Object change listings
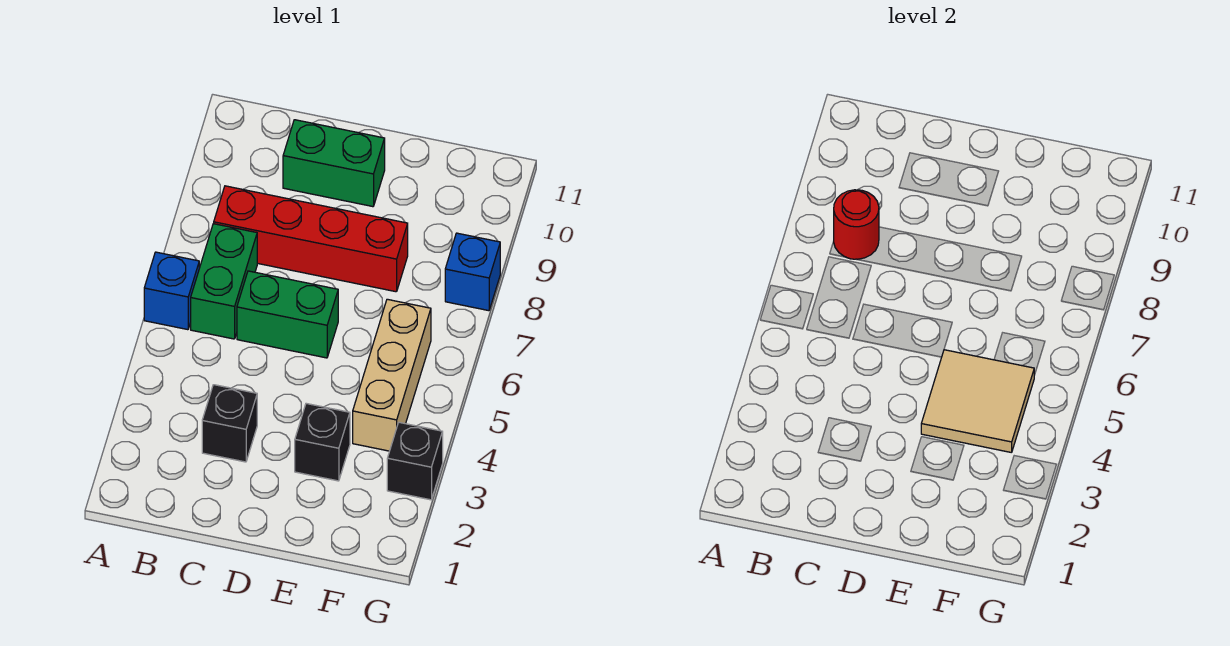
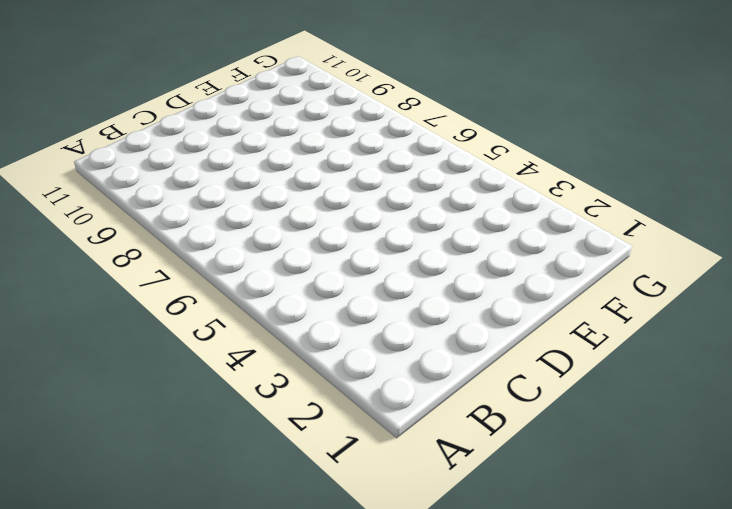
none -> blue brick A6 level 1
none -> green brick B6:B7 level 1
none -> red brick B8:E8 level 1

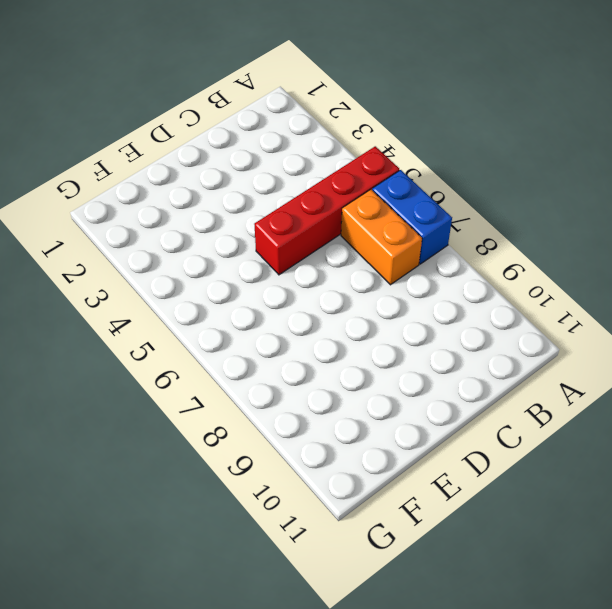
red brick A5:D5 level 1 -> red brick B8:E8 level 1
blue brick A6:A7 level 1 -> blue brick A6 level 1
orange brick B6:B7 level 1 -> green brick B6:B7 level 1
none -> black brick C3 level 1
none -> green brick C6:D6 level 1
none -> green brick C10:D10 level 1

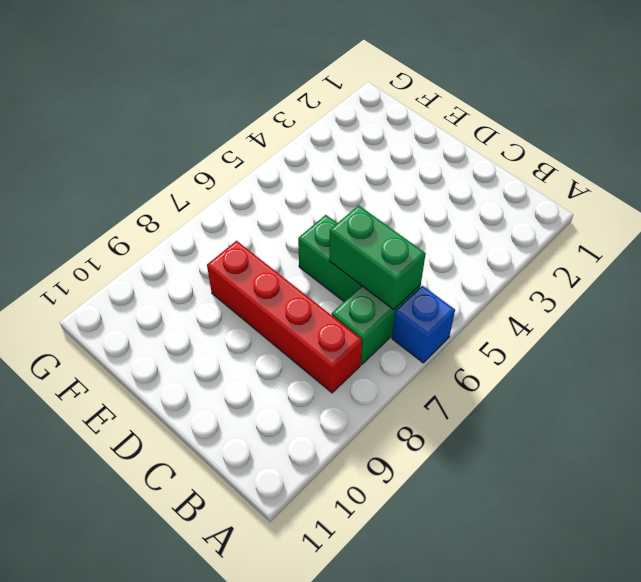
green brick B6:C6 level 2 -> green brick C10:D10 level 1
none -> black brick C3 level 1
none -> black brick E3 level 1
none -> tan brick F4:F6 level 1

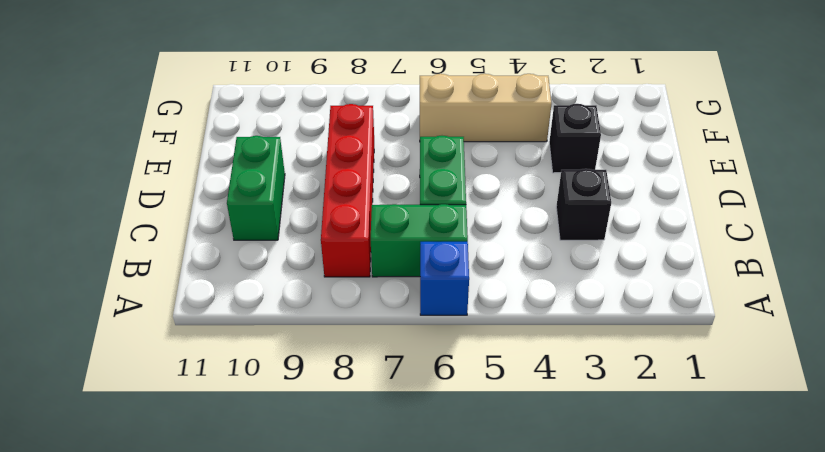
none -> black brick G3 level 1
none -> blue brick G8 level 1
none -> red round brick B8 level 2

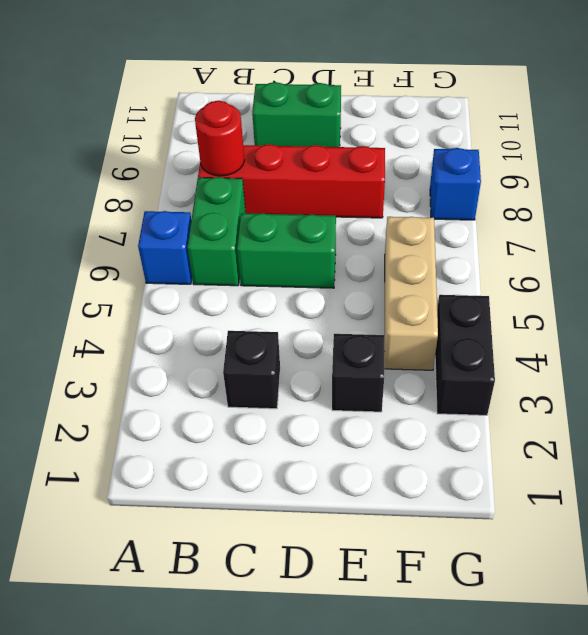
black brick G3:G4 level 1 -> black brick G3 level 1
none -> tan tile E4:F5 level 2

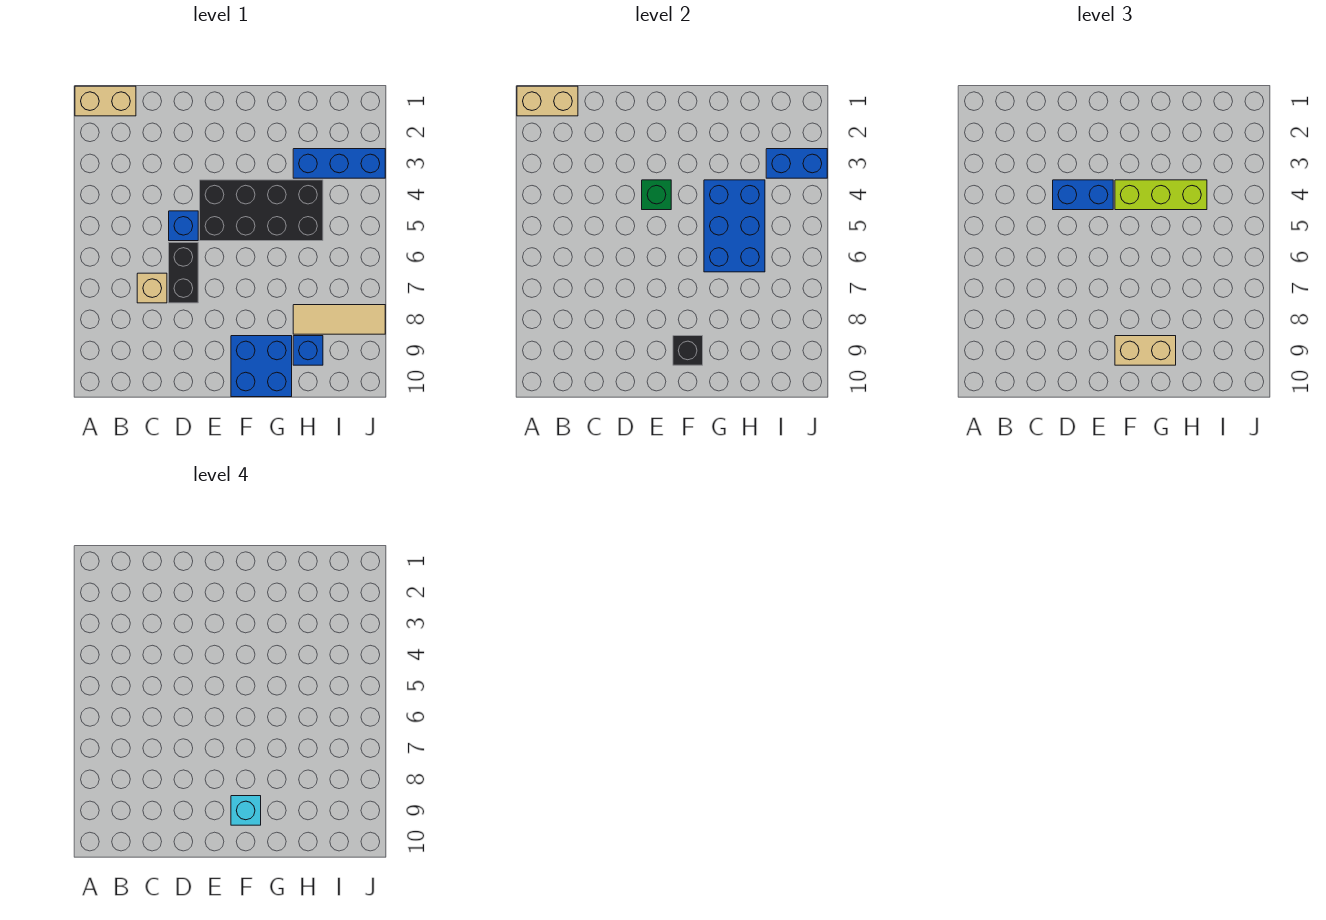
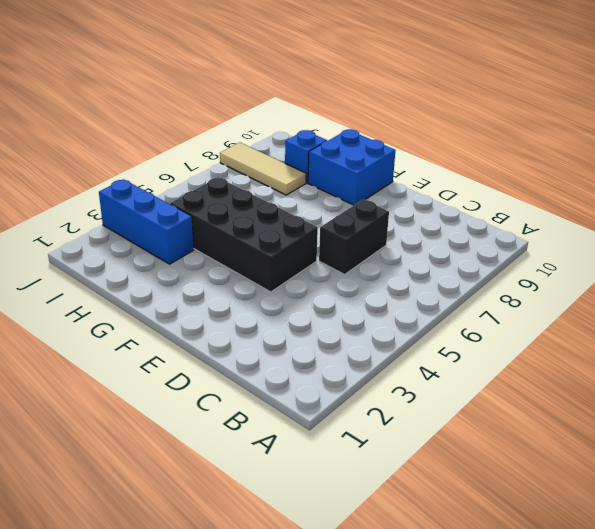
none -> tan brick A1:B1 level 1
none -> tan brick C7 level 1
none -> blue brick D5 level 1

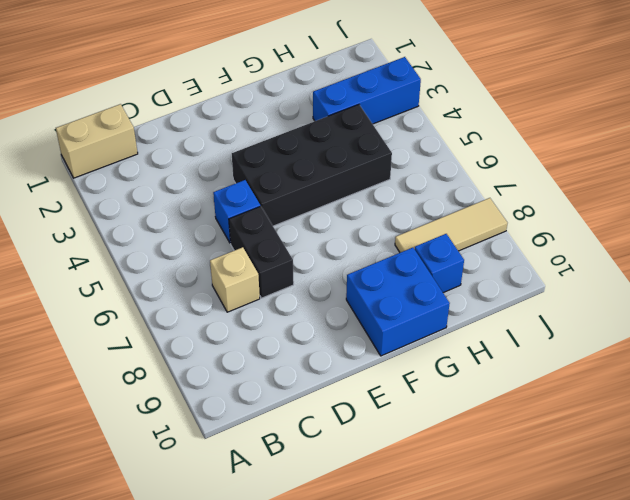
none -> tan brick A1:B1 level 2
none -> green brick E4 level 2
none -> black brick F9 level 2

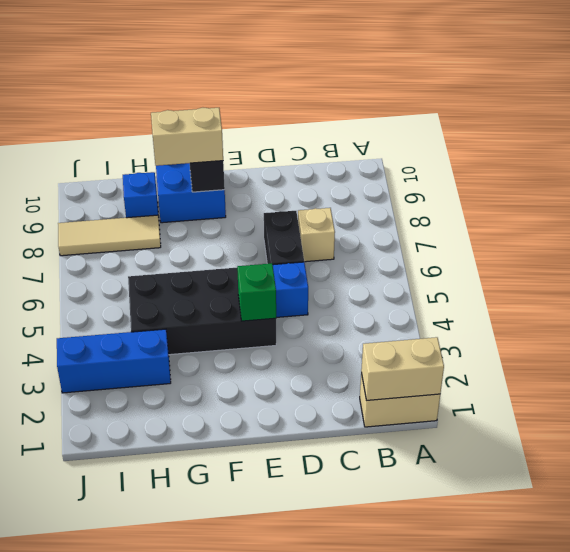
none -> blue brick G4:H6 level 2
none -> blue brick I3:J3 level 2
none -> blue brick D4:E4 level 3

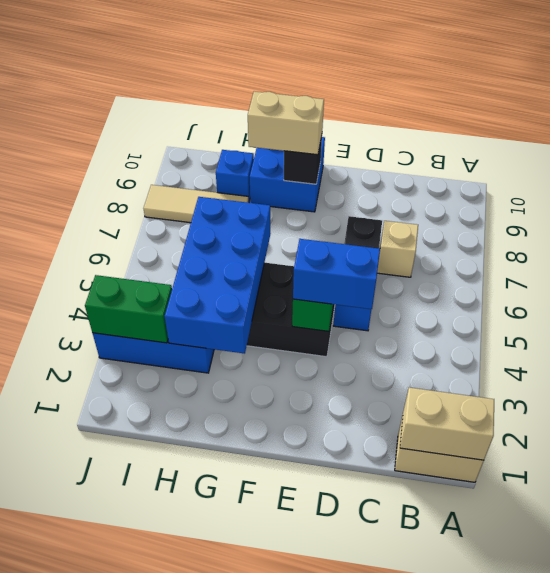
blue brick G3:H6 level 2 -> blue brick G4:H6 level 2
green brick I3:J3 level 2 -> blue brick I3:J3 level 2
none -> lime brick F4:H4 level 3
none -> cyan brick F9 level 4

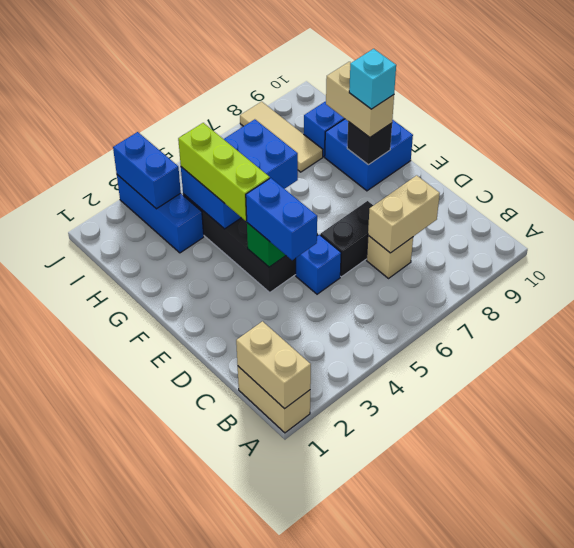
tan brick C7:C8 level 2 -> none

(ACTION ITEM) Look through the entries above. Copy out every line holding the word "blue".

(REPLY)
none -> blue brick A6 level 1
blue brick A6:A7 level 1 -> blue brick A6 level 1
none -> blue brick G8 level 1
none -> blue brick D5 level 1
none -> blue brick G4:H6 level 2
none -> blue brick I3:J3 level 2
none -> blue brick D4:E4 level 3
blue brick G3:H6 level 2 -> blue brick G4:H6 level 2
green brick I3:J3 level 2 -> blue brick I3:J3 level 2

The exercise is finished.